Records for this task:
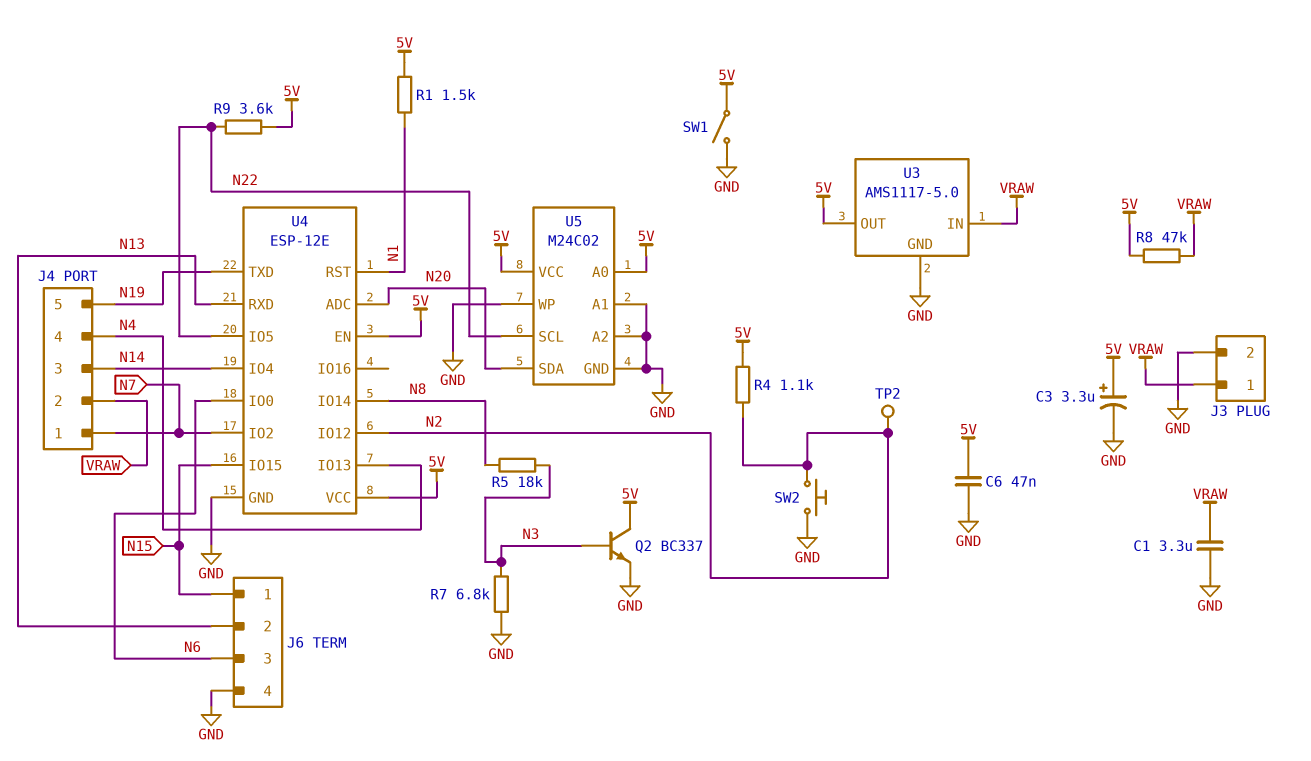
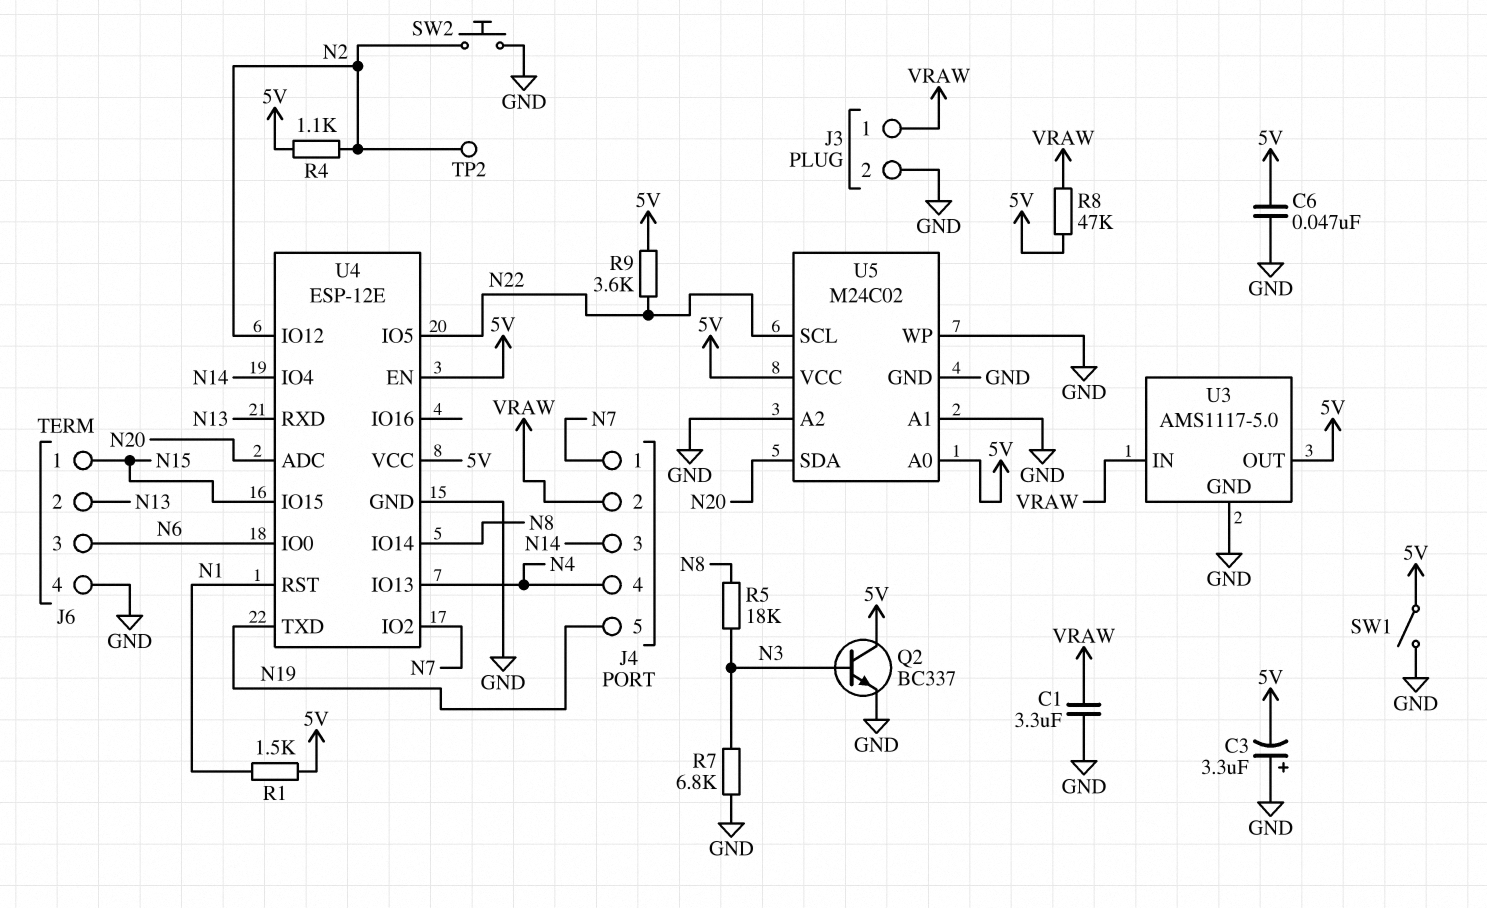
C3: 3.3uF (plus 5V, minus GND) -> 3.3uF (plus GND, minus 5V)

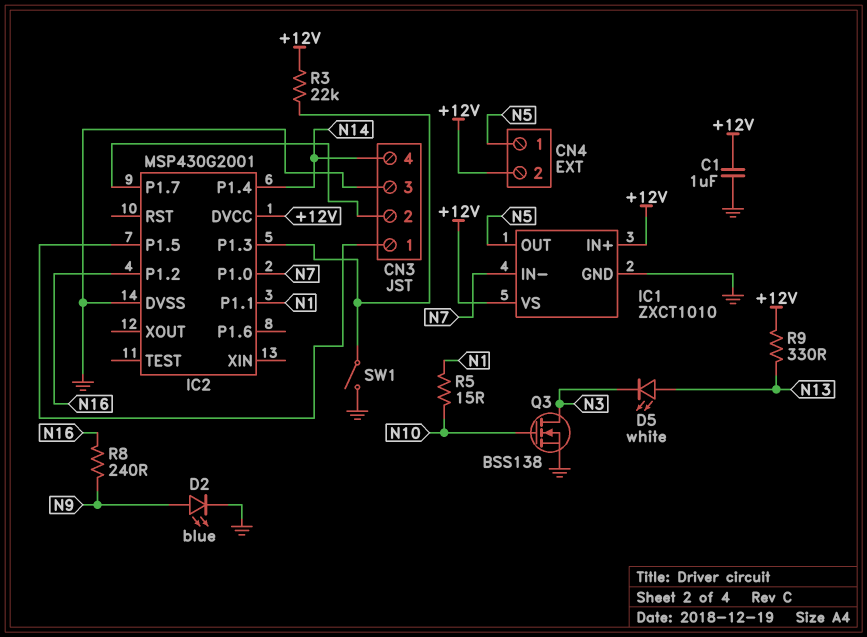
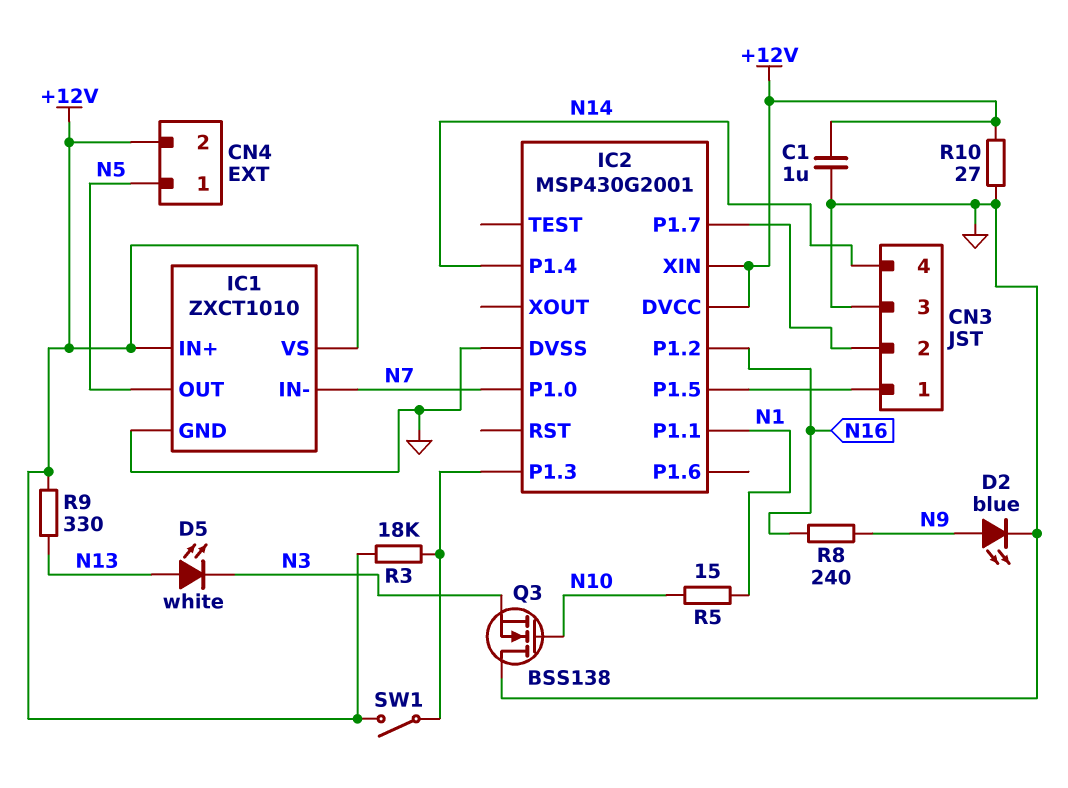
IC2 pin XIN: none -> +12V
Q3: NMOS BSS138 (G N10, D N3, S GND) -> NMOS BSS138 (G N10, D GND, S N3)
R3: 22k (+12V, IC2/P1.3) -> 18k (+12V, IC2/P1.3)
R10: none -> 27 (+12V, GND)
SW1: switch (GND, IC2/P1.3) -> switch (+12V, IC2/P1.3)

Exercise: Would you reproduce each line of the material exactly, omitting the images?

Result for this task:
C3: 3.3uF (plus 5V, minus GND) -> 3.3uF (plus GND, minus 5V)

IC2 pin XIN: none -> +12V
Q3: NMOS BSS138 (G N10, D N3, S GND) -> NMOS BSS138 (G N10, D GND, S N3)
R3: 22k (+12V, IC2/P1.3) -> 18k (+12V, IC2/P1.3)
R10: none -> 27 (+12V, GND)
SW1: switch (GND, IC2/P1.3) -> switch (+12V, IC2/P1.3)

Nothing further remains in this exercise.